Assignment: In the entries, find all lines that hold the word "white" and copy them.

--- Data for review ---

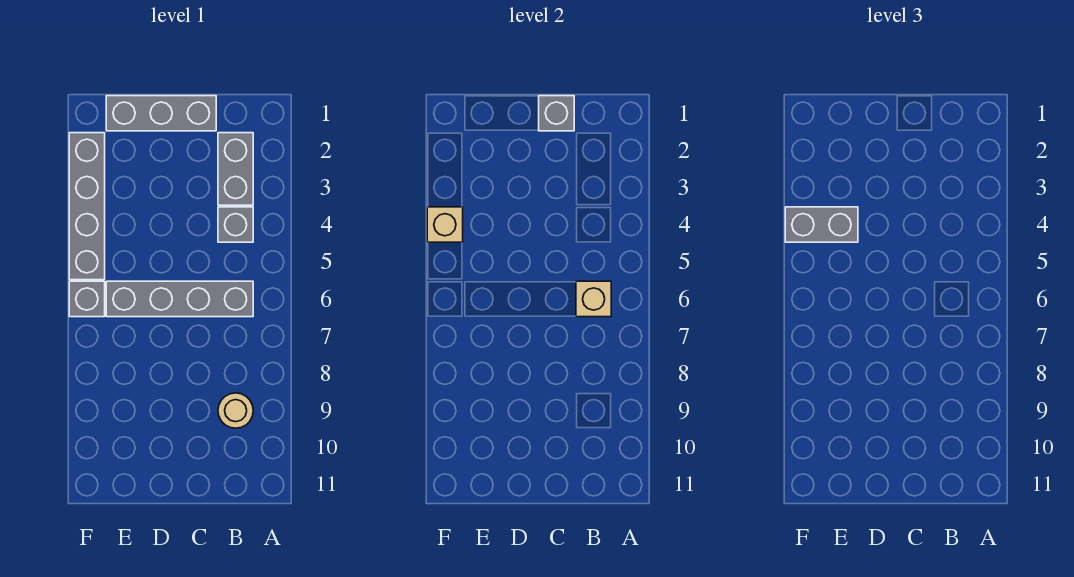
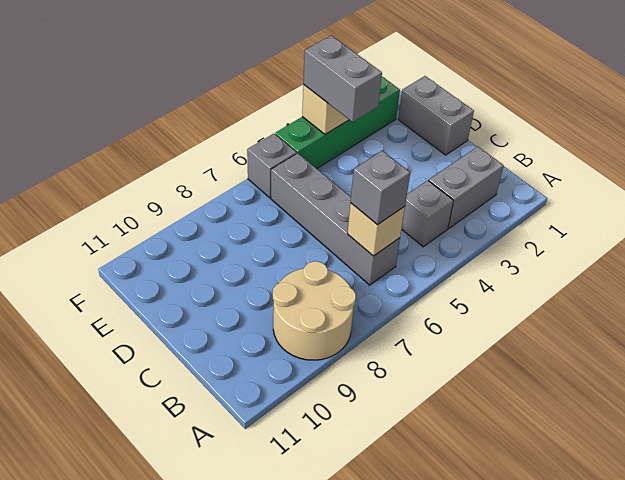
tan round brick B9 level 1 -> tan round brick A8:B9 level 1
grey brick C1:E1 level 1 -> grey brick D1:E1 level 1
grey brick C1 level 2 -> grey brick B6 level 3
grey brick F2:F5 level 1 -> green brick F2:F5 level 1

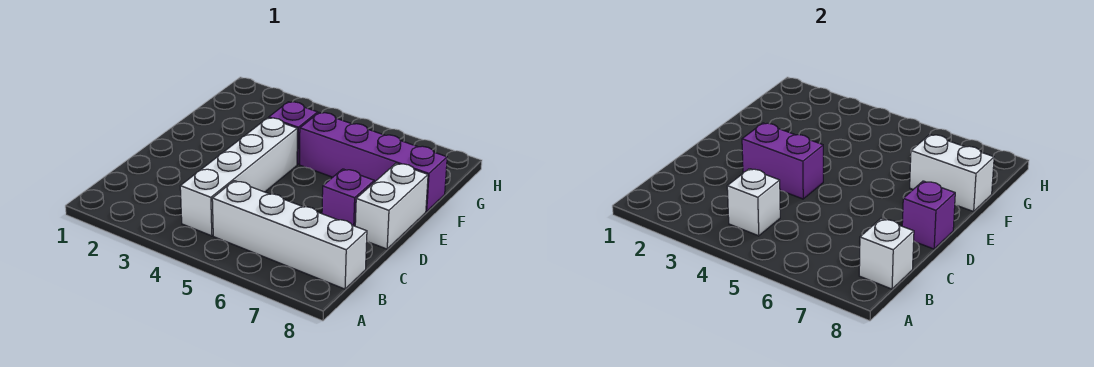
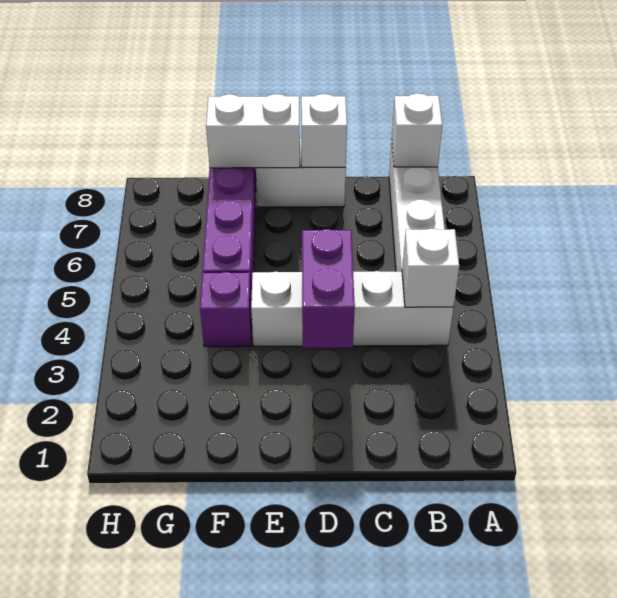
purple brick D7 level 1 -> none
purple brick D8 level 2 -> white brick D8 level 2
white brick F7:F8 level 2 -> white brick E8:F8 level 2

---

Problem solution:
purple brick D8 level 2 -> white brick D8 level 2
white brick F7:F8 level 2 -> white brick E8:F8 level 2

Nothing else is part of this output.